[Records excerpted from a collection]
%%
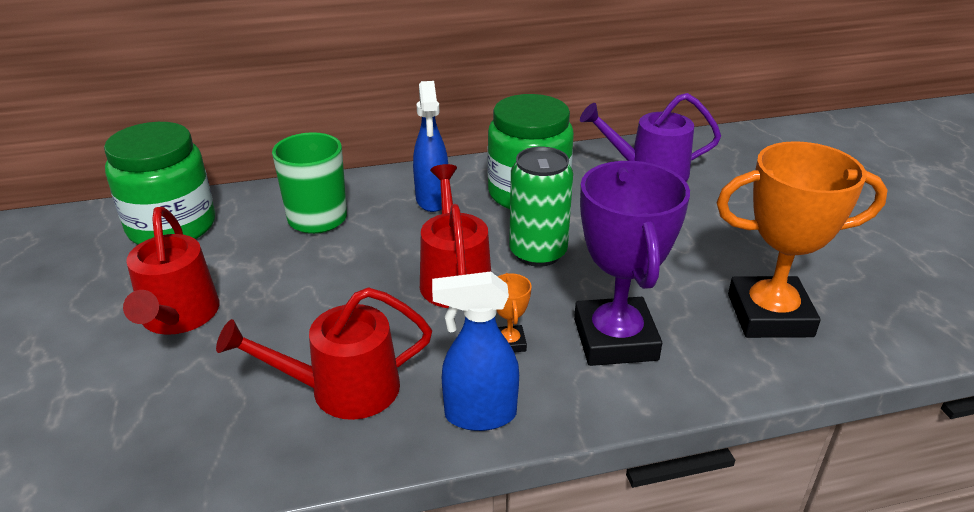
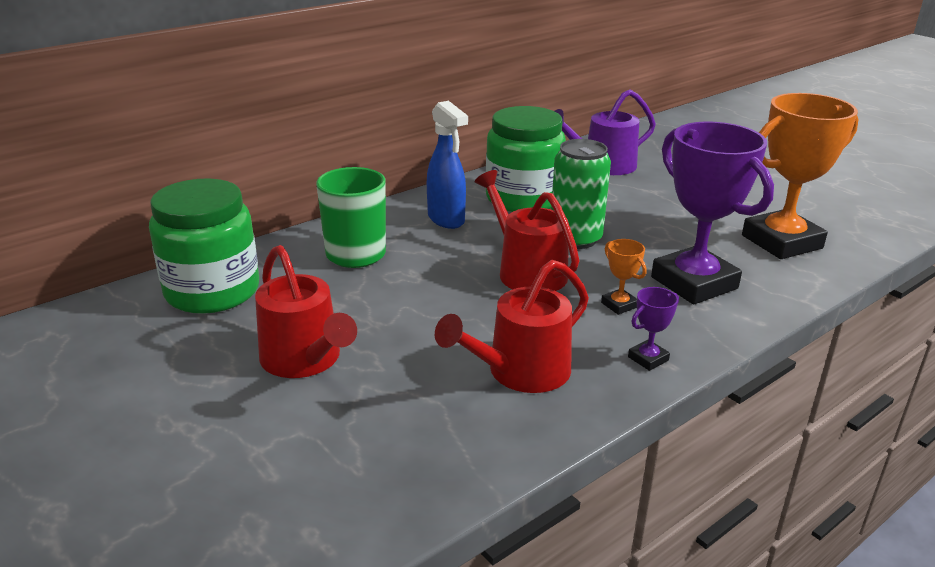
camera: 25 degrees left, 5 degrees down
blue spray bottle [432,271,519,431] -> purple trophy [628,287,679,371]

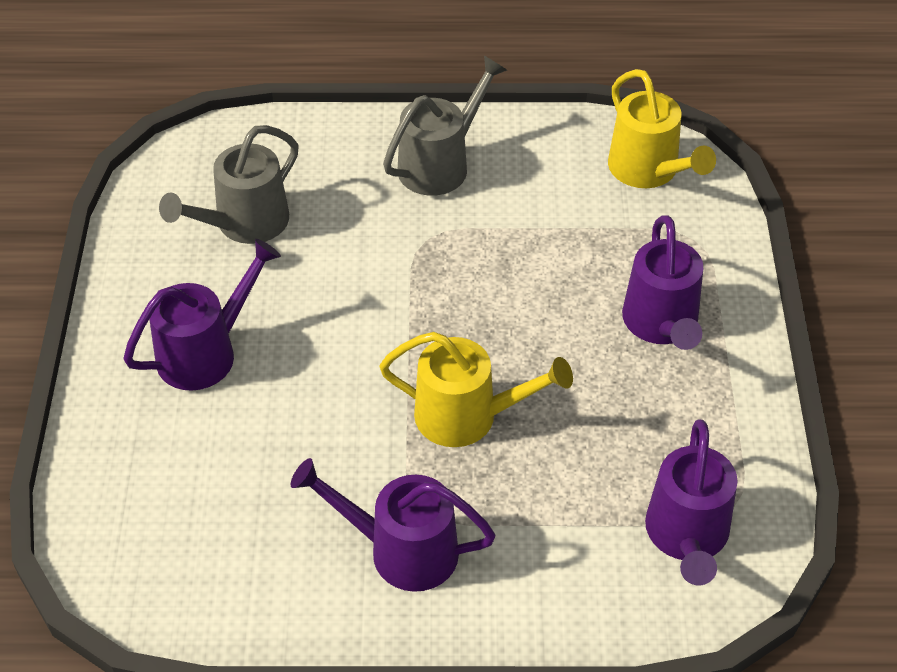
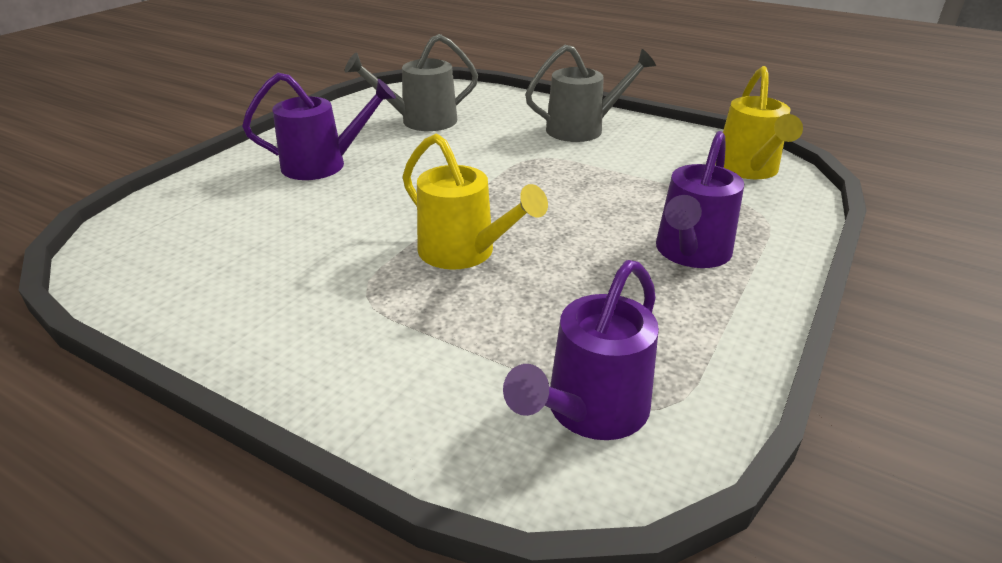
camera: 30 degrees right, 15 degrees down
purple watering can [290,458,496,592] -> none

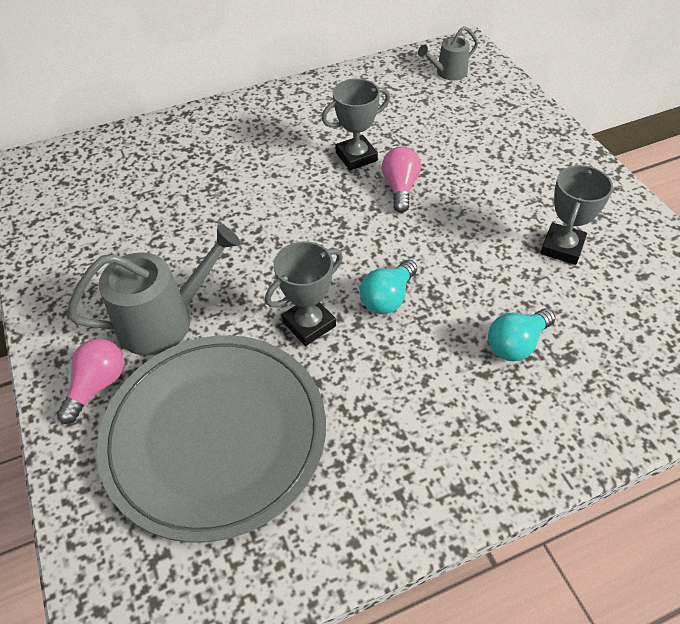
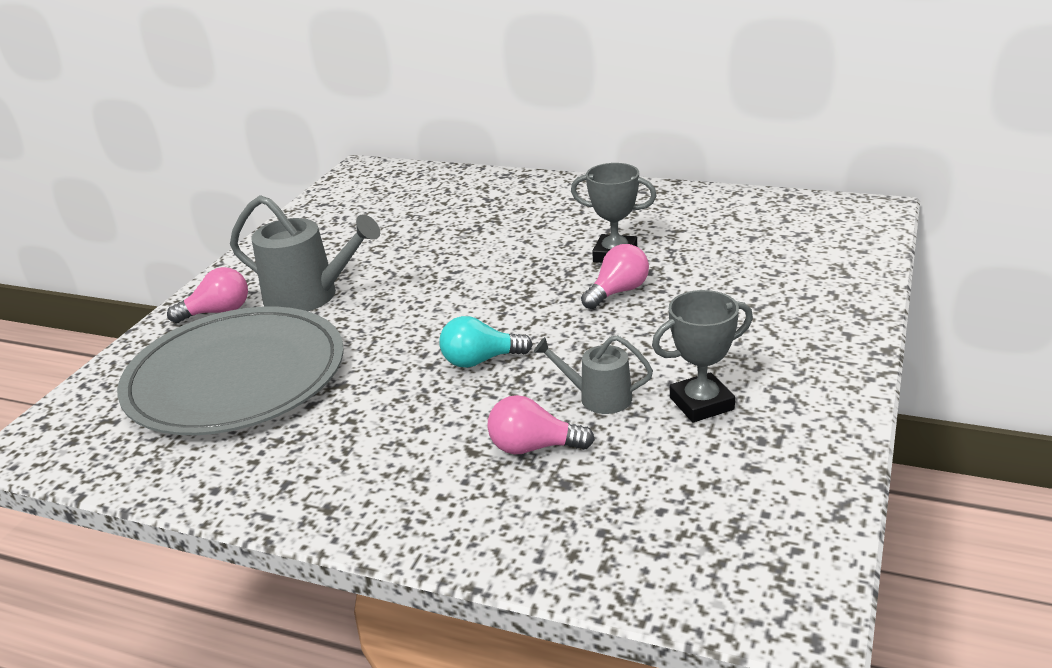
camera: 45 degrees right, 20 degrees down
grey trophy [265,241,343,346] -> none
grey watering can [418,26,478,80] -> grey watering can moved to [534,335,653,414]
turquoise light bulb [488,309,556,361] -> pink light bulb [487,395,595,454]

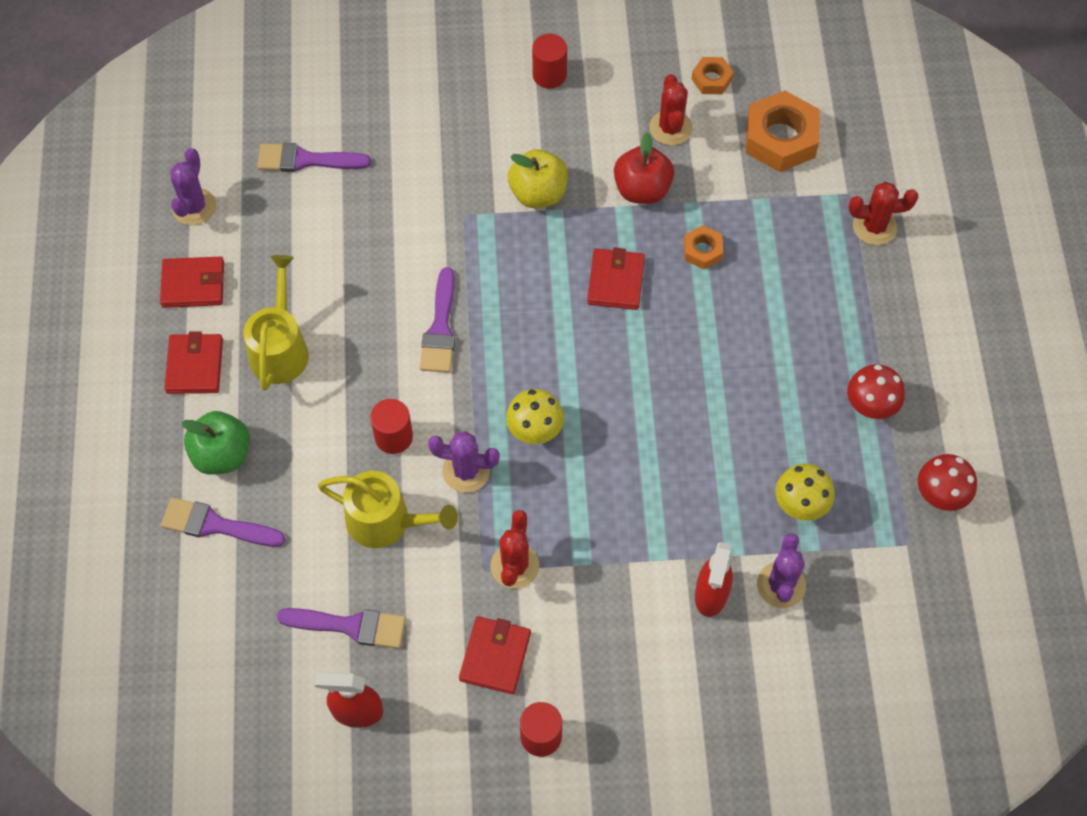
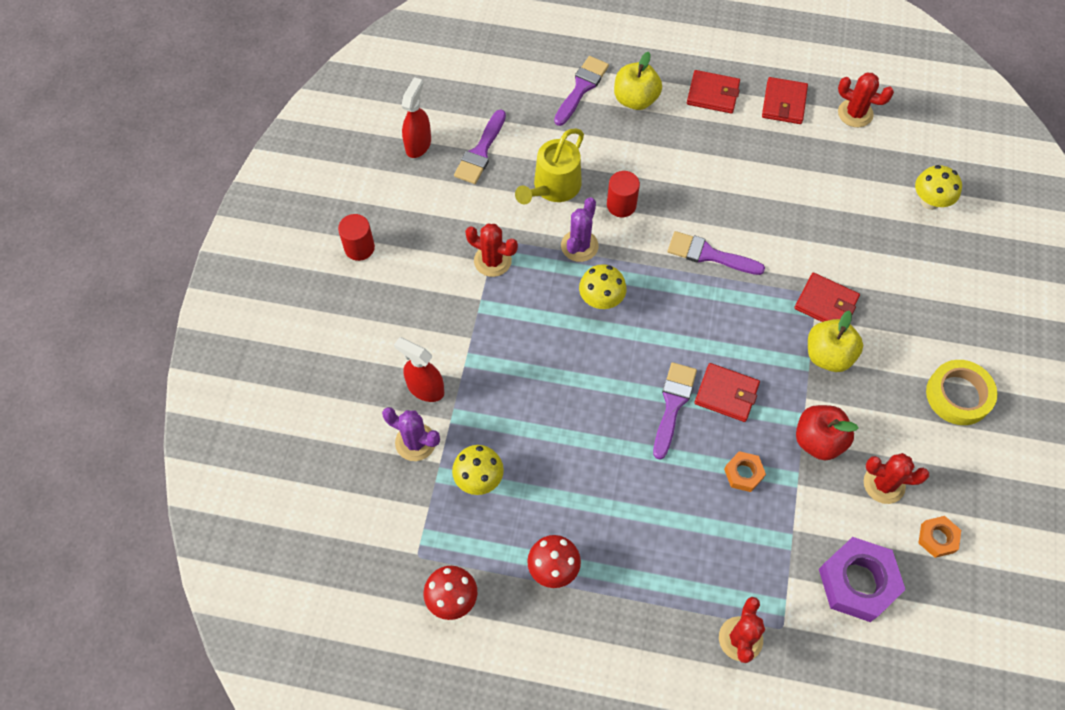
camera: 105 degrees right, 0 degrees up
purple cactus [170,148,216,225] -> red cactus [838,73,894,127]
green apple [181,411,250,475] -> yellow apple [614,52,662,110]
yellow watering can [243,255,309,391] -> none
purple brush [257,143,371,172] -> purple brush moved to [653,362,697,459]
red wallet [459,616,531,694] -> red wallet moved to [794,273,860,322]
red cylinder [532,34,567,89] -> yellow tape [926,360,997,425]
orange nut [746,91,820,172] -> purple nut [819,537,906,622]
none -> yellow mushroom [915,165,962,210]

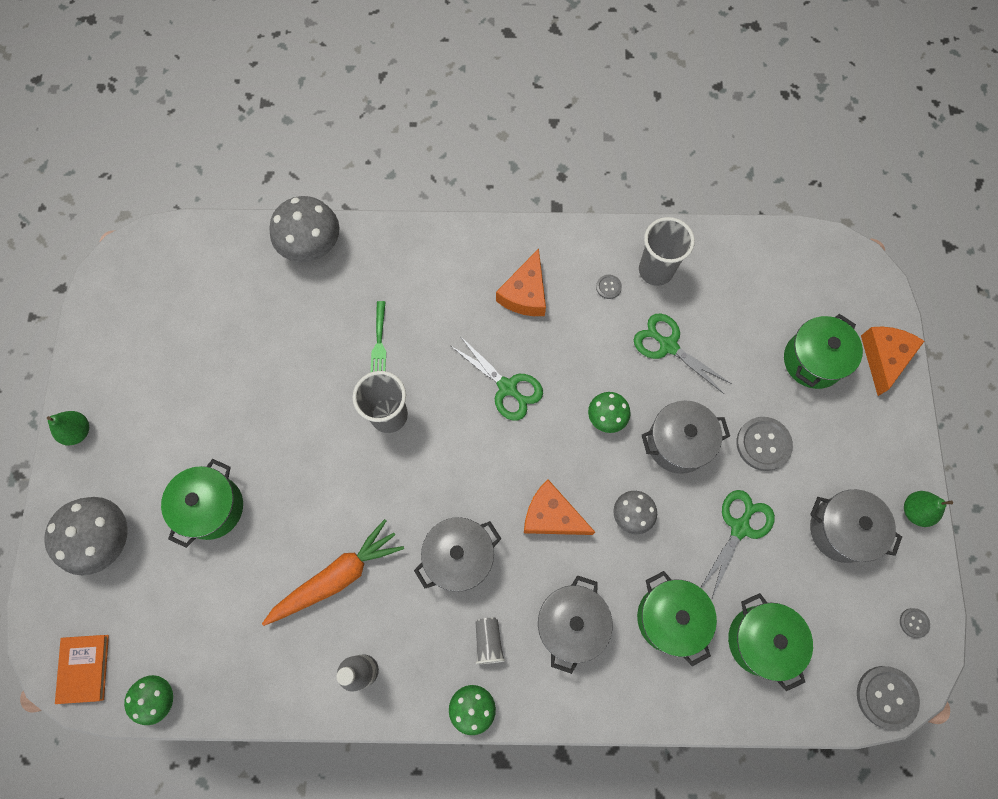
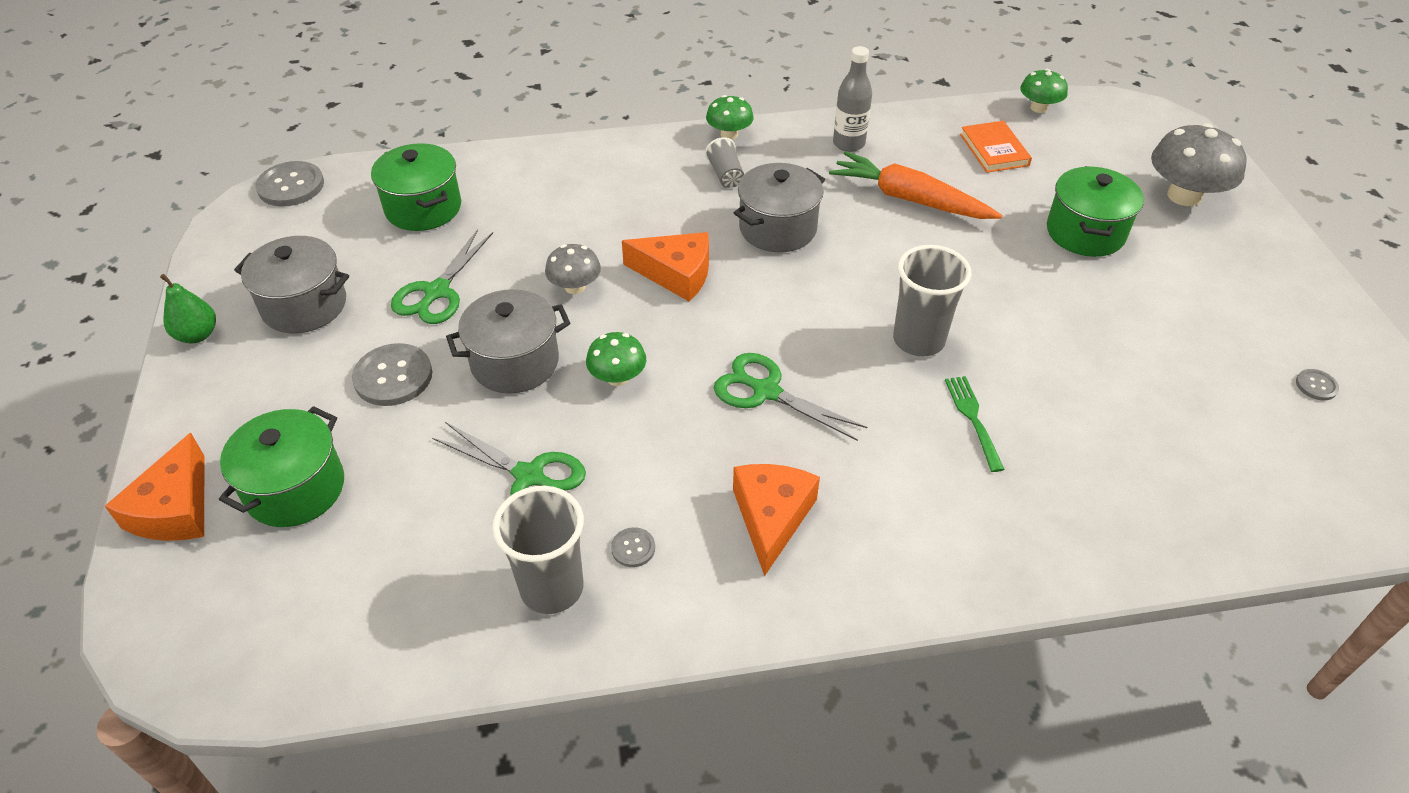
camera: 170 degrees right, 25 degrees down
green pear [47,411,89,446] -> none
orange book [55,635,109,704] -> orange book moved to [960,121,1032,173]
orange carrot [262,519,404,626] -> orange carrot turned 75 degrees clockwise [829,151,1003,219]
grey mushroom [269,196,340,262] -> none
grey pot [538,575,613,674] -> none
green pot [637,571,717,666] -> none
grey button [900,608,930,638] -> grey button moved to [1296,369,1339,400]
%%
_Required action_.
Make an exact copy of the lines of the records from the line containing "camera: 30 degrees right, 15 degrees down" through the final line, both ends included, but not of the pictures.

_Response to the task_.
camera: 30 degrees right, 15 degrees down
purple watering can [290,458,496,592] -> none

camera: 45 degrees right, 20 degrees down
grey trophy [265,241,343,346] -> none
grey watering can [418,26,478,80] -> grey watering can moved to [534,335,653,414]
turquoise light bulb [488,309,556,361] -> pink light bulb [487,395,595,454]

camera: 105 degrees right, 0 degrees up
purple cactus [170,148,216,225] -> red cactus [838,73,894,127]
green apple [181,411,250,475] -> yellow apple [614,52,662,110]
yellow watering can [243,255,309,391] -> none
purple brush [257,143,371,172] -> purple brush moved to [653,362,697,459]
red wallet [459,616,531,694] -> red wallet moved to [794,273,860,322]
red cylinder [532,34,567,89] -> yellow tape [926,360,997,425]
orange nut [746,91,820,172] -> purple nut [819,537,906,622]
none -> yellow mushroom [915,165,962,210]

camera: 170 degrees right, 25 degrees down
green pear [47,411,89,446] -> none
orange book [55,635,109,704] -> orange book moved to [960,121,1032,173]
orange carrot [262,519,404,626] -> orange carrot turned 75 degrees clockwise [829,151,1003,219]
grey mushroom [269,196,340,262] -> none
grey pot [538,575,613,674] -> none
green pot [637,571,717,666] -> none
grey button [900,608,930,638] -> grey button moved to [1296,369,1339,400]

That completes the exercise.